* WORK TO BE COMPLETED: Exact copies of all the lines below are wanted, without a single picture.

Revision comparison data
──────────

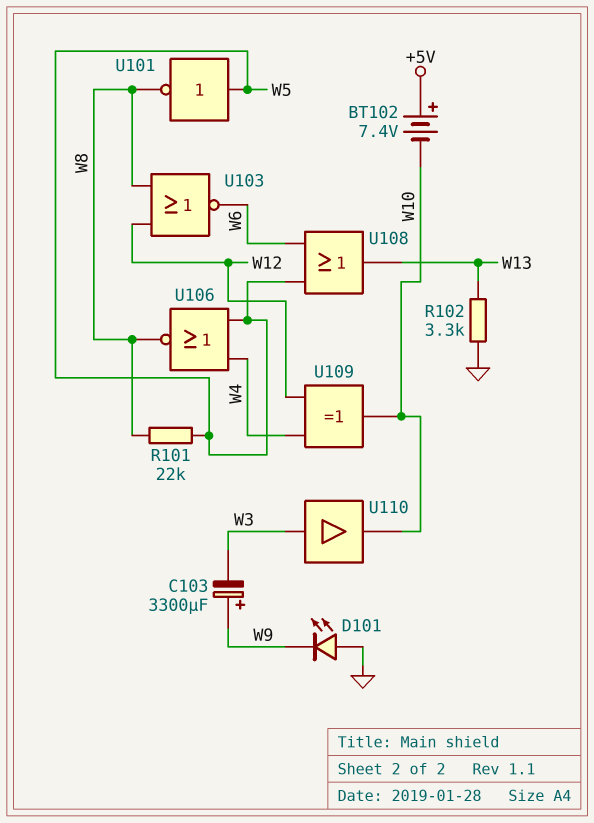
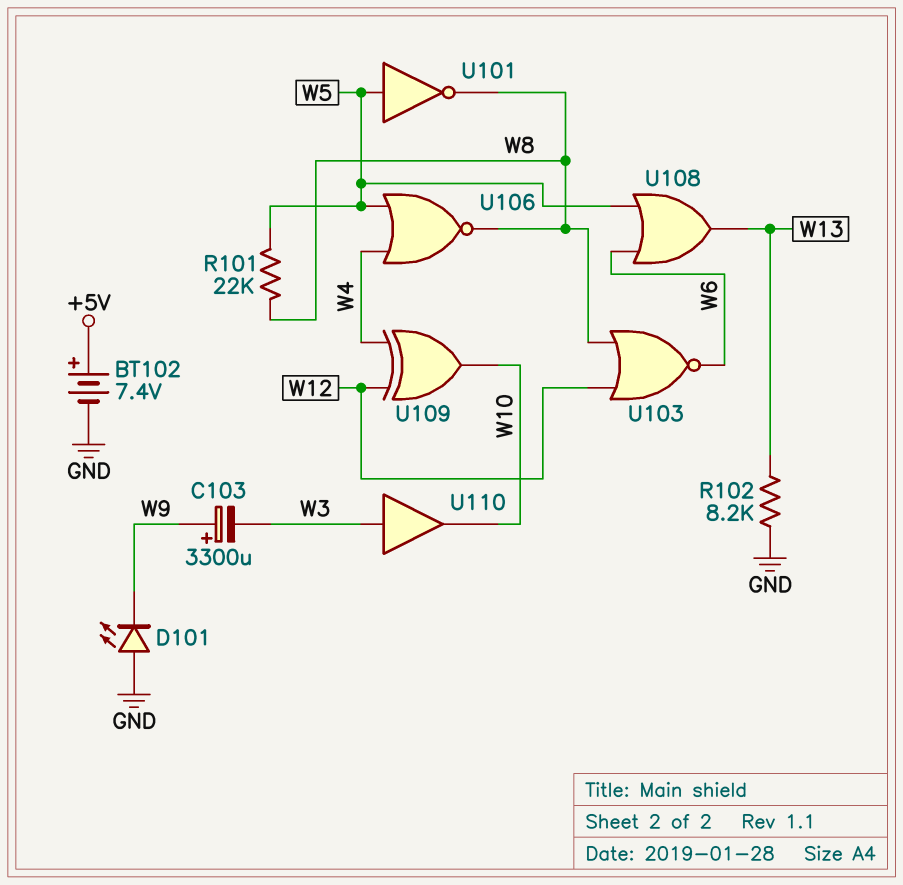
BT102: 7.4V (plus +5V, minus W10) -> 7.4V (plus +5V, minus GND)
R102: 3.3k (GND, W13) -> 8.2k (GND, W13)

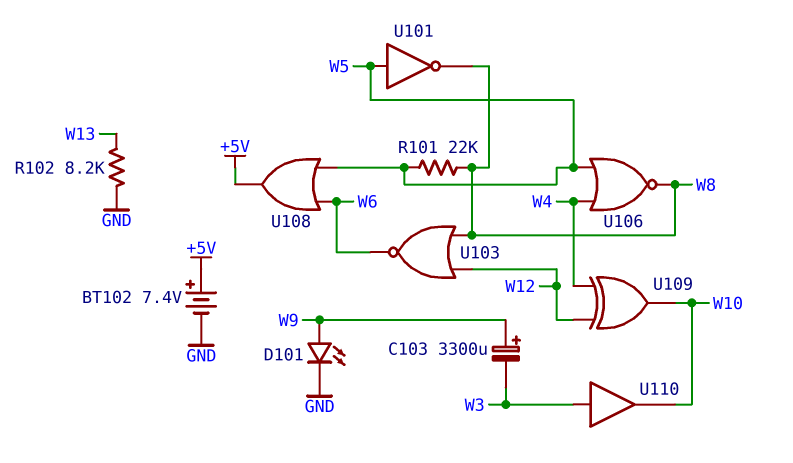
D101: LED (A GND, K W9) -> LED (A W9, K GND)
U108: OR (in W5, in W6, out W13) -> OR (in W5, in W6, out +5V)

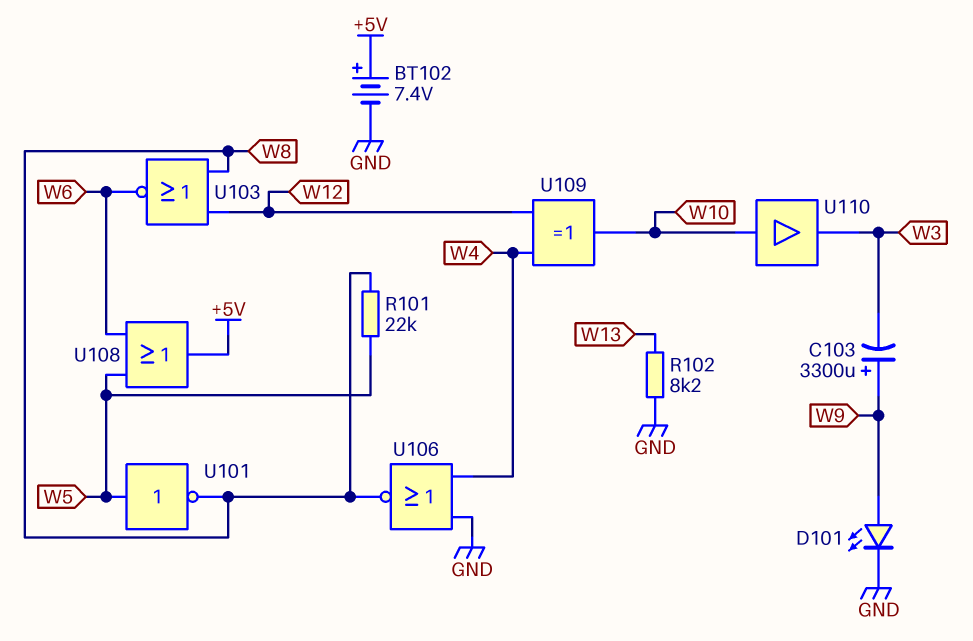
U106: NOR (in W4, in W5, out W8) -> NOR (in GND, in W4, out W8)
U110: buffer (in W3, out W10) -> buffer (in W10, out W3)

──────────

* EXERCISE ANSWER:
BT102: 7.4V (plus +5V, minus W10) -> 7.4V (plus +5V, minus GND)
R102: 3.3k (GND, W13) -> 8.2k (GND, W13)

D101: LED (A GND, K W9) -> LED (A W9, K GND)
U108: OR (in W5, in W6, out W13) -> OR (in W5, in W6, out +5V)

U106: NOR (in W4, in W5, out W8) -> NOR (in GND, in W4, out W8)
U110: buffer (in W3, out W10) -> buffer (in W10, out W3)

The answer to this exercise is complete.